• **Task instructions**:
Below is a listing; repeat exactly the lines from the one containing "FAN1 pin SIG: SCL -> 5" to the one containing "LIGHT1 pin VCC: none -> 3V3", both included.

[Record set]

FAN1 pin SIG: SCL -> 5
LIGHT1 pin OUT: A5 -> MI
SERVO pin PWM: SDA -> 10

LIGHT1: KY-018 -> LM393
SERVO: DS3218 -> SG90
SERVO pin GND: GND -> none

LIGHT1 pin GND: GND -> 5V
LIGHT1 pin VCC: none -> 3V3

[/Record set]
[Record set]

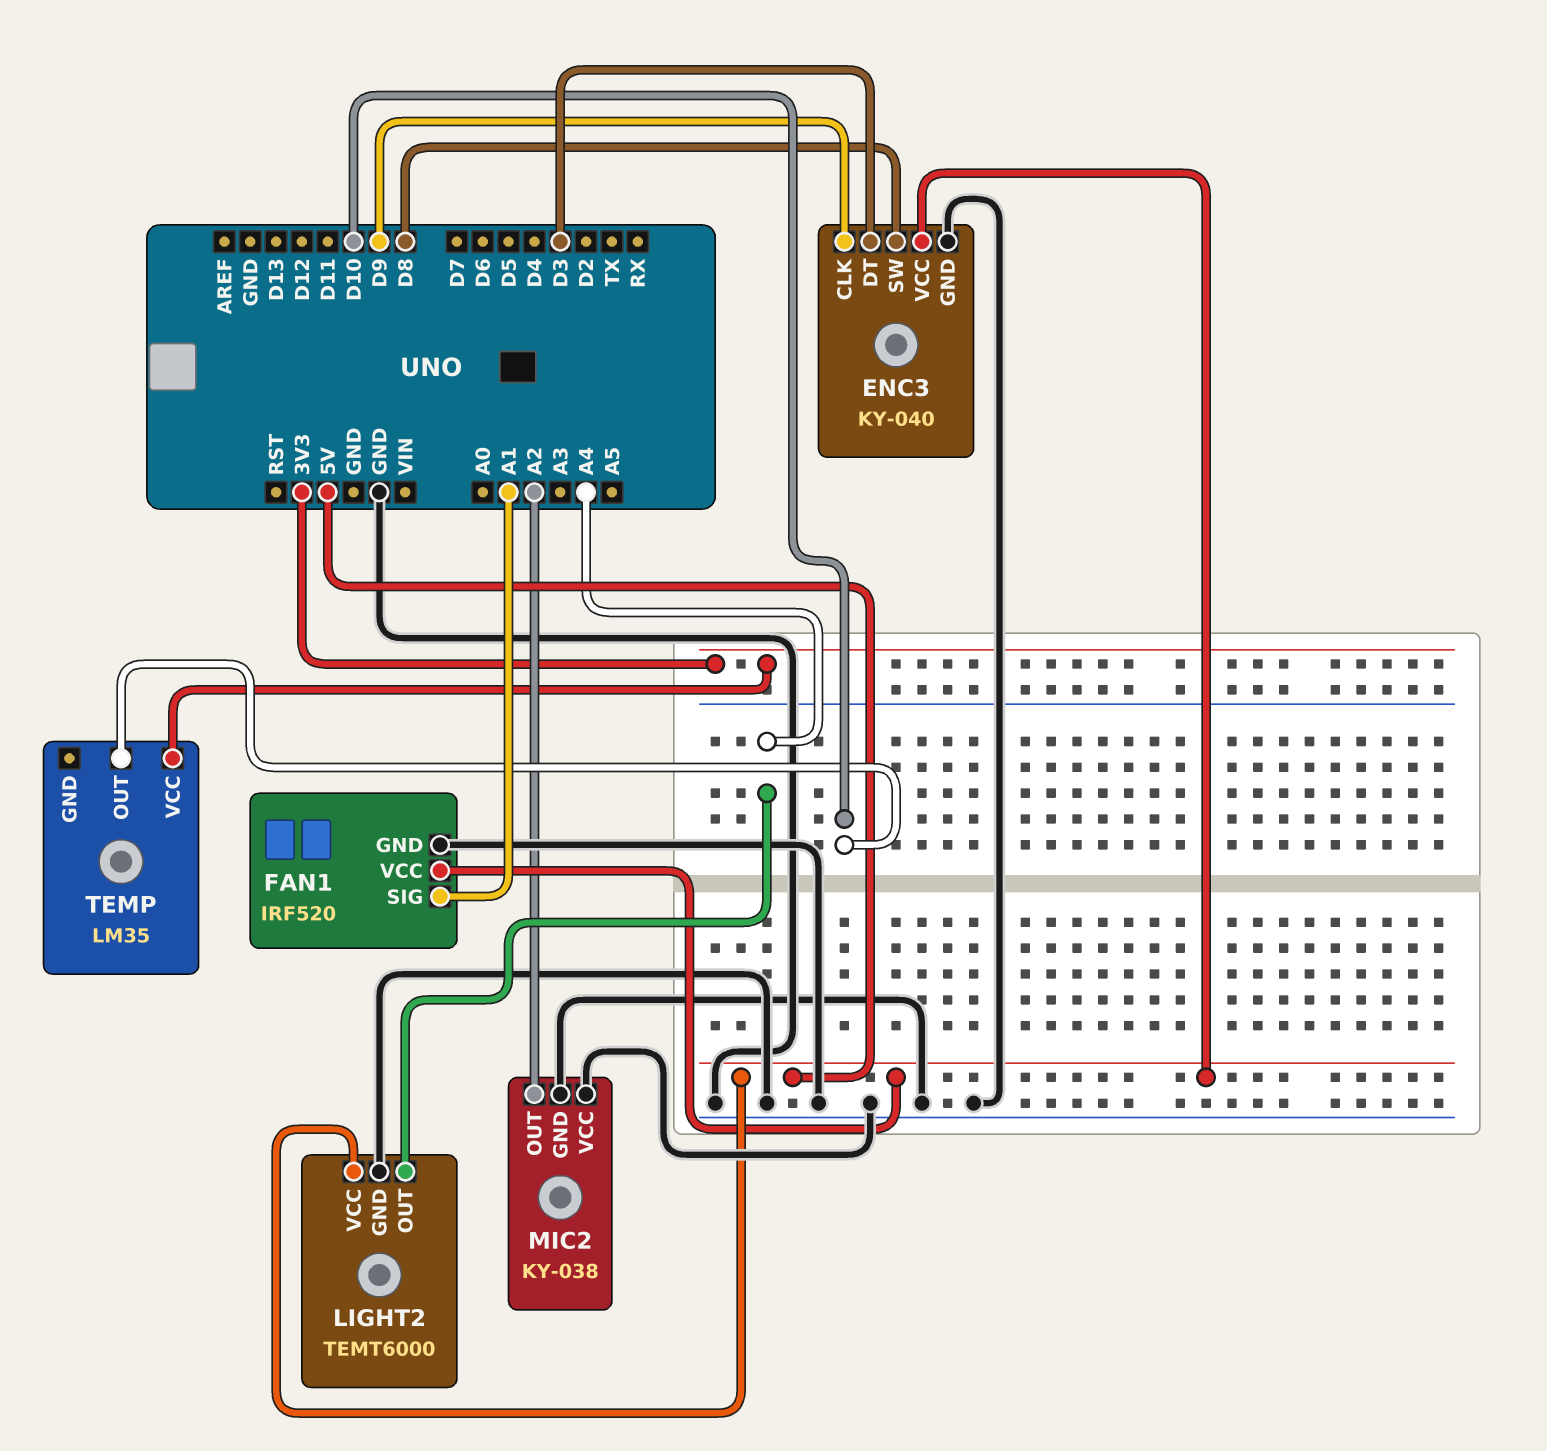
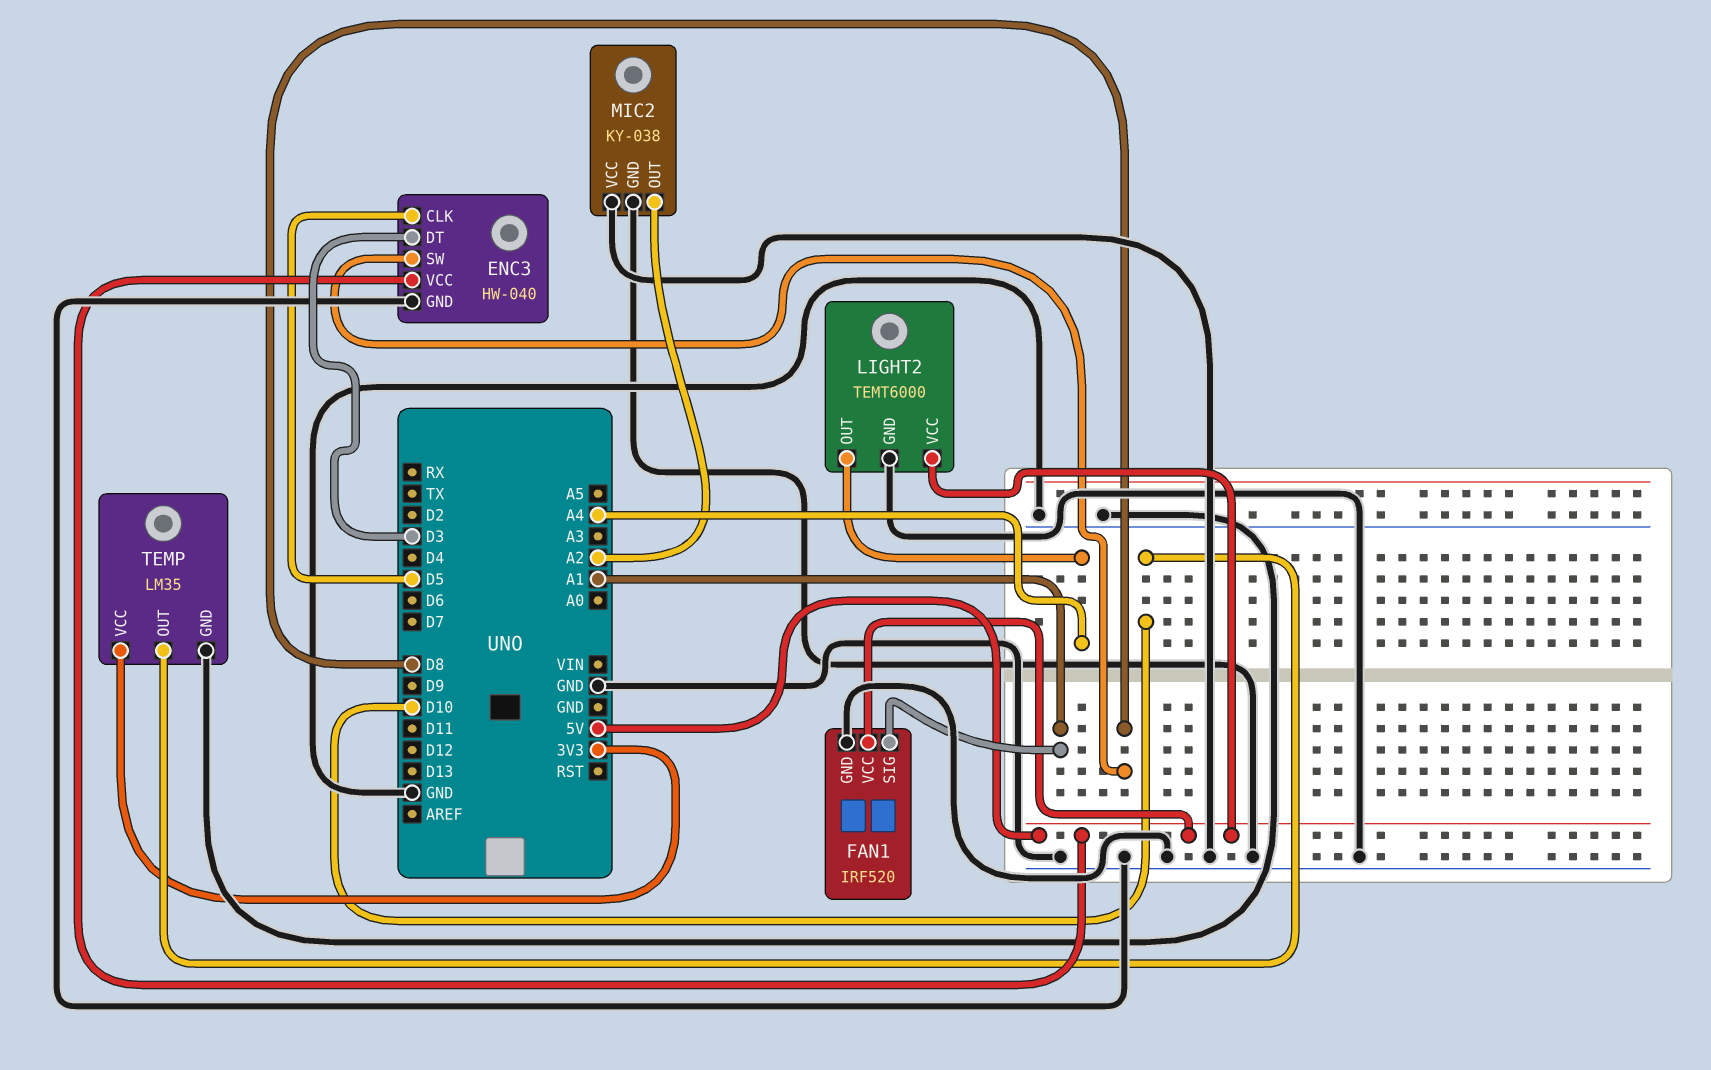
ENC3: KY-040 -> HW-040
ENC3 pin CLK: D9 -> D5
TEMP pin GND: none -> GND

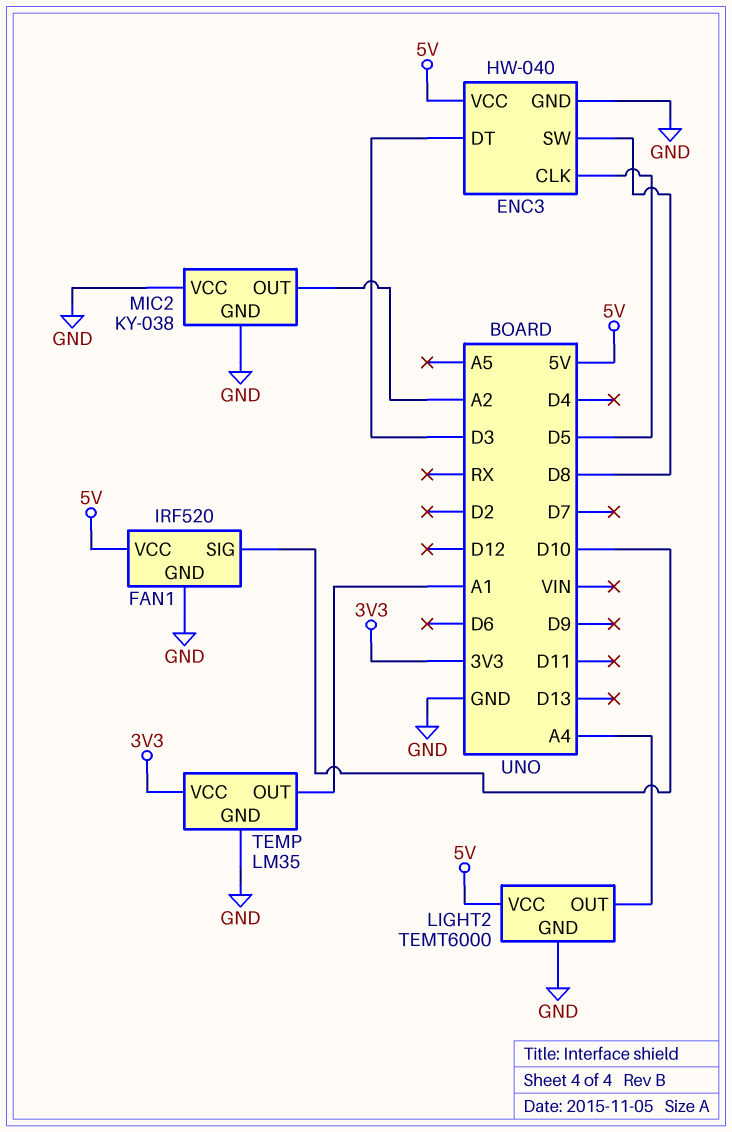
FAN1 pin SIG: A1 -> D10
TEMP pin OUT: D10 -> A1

[/Record set]

• **Solution**:
FAN1 pin SIG: SCL -> 5
LIGHT1 pin OUT: A5 -> MI
SERVO pin PWM: SDA -> 10

LIGHT1: KY-018 -> LM393
SERVO: DS3218 -> SG90
SERVO pin GND: GND -> none

LIGHT1 pin GND: GND -> 5V
LIGHT1 pin VCC: none -> 3V3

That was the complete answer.